Aim of the exercise
In the listing below, find the line with "grey goblet [416,311,456,392]" and the line with "grey headphones [775,272,844,323]". Repeat those two lines and all lines between them exactly.

[Entries provided Boundary: Start]

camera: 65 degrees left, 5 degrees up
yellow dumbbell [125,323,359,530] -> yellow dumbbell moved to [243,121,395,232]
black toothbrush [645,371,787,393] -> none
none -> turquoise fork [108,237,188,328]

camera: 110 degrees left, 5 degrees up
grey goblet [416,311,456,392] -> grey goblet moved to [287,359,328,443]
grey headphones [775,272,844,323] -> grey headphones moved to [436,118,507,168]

[Entries provided Boundary: End]
[Entries provided Boundary: Start]

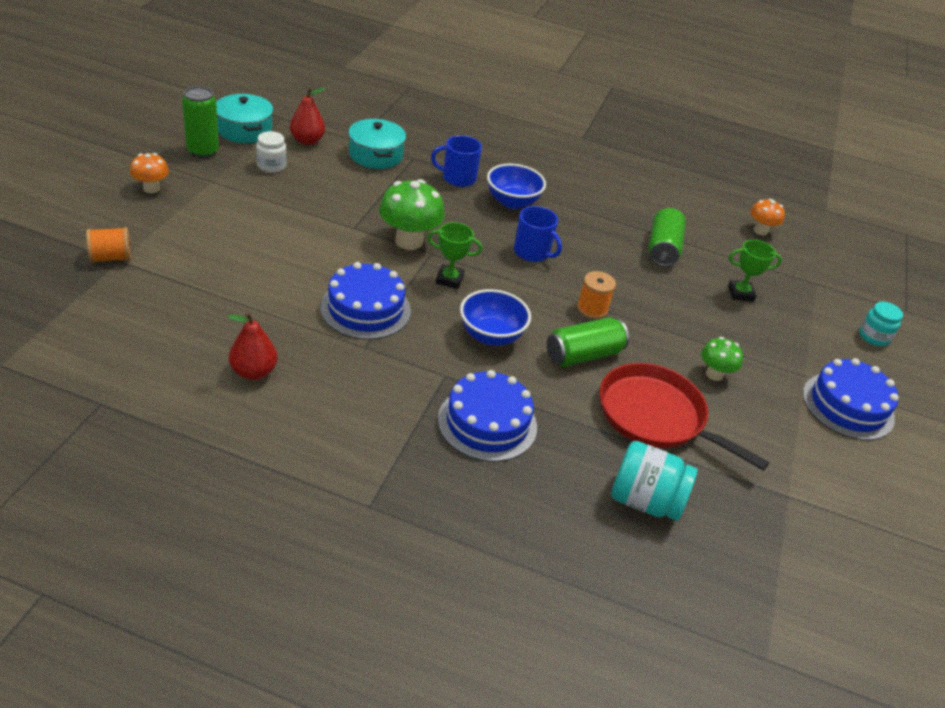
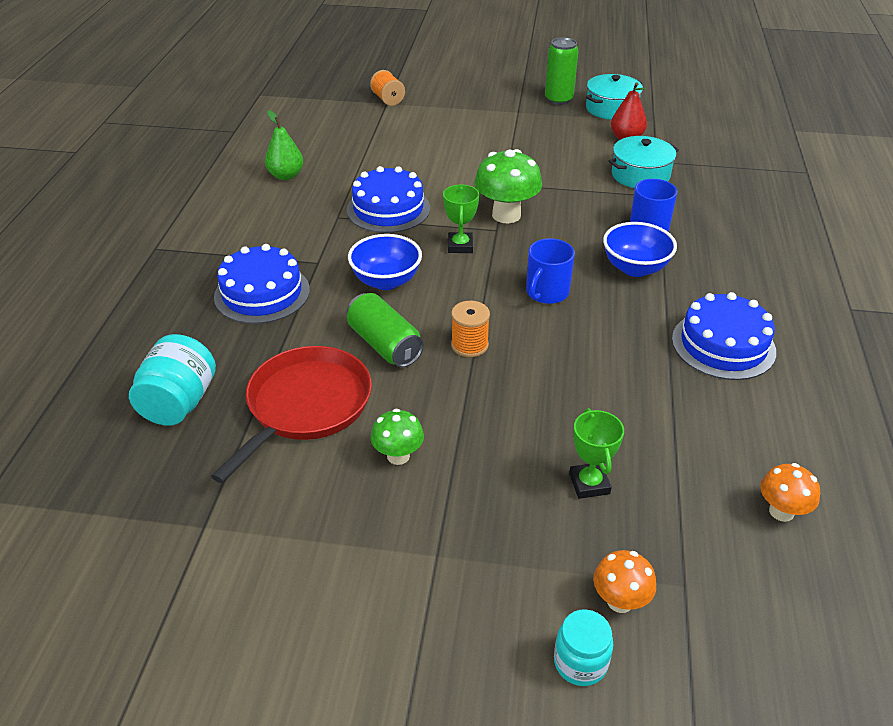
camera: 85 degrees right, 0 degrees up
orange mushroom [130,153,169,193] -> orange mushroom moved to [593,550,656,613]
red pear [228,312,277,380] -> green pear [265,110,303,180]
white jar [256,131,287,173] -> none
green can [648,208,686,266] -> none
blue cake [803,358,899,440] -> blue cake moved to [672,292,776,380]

[Entries provided Boundary: End]
[Entries provided Boundary: Start]

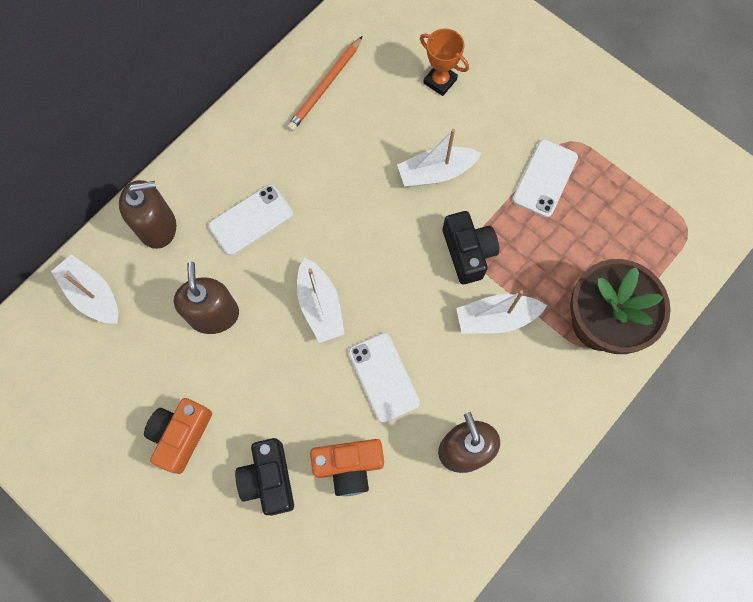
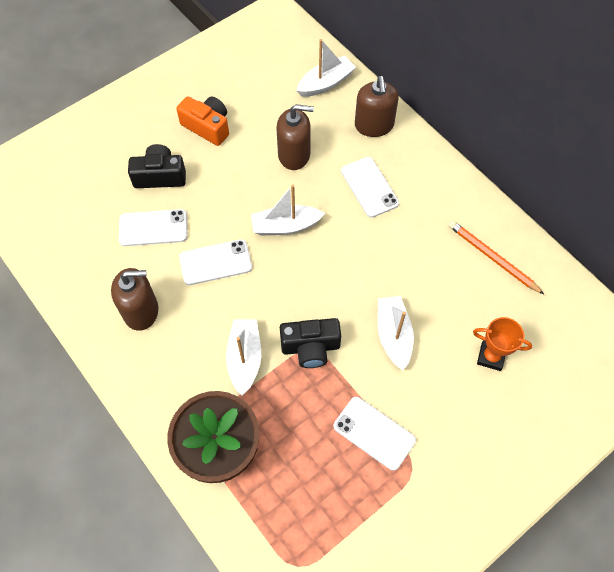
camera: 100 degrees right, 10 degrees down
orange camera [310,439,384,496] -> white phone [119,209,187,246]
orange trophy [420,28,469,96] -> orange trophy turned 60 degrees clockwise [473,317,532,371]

[Entries provided Boundary: End]

Response to this task
grey goblet [416,311,456,392] -> grey goblet moved to [287,359,328,443]
grey headphones [775,272,844,323] -> grey headphones moved to [436,118,507,168]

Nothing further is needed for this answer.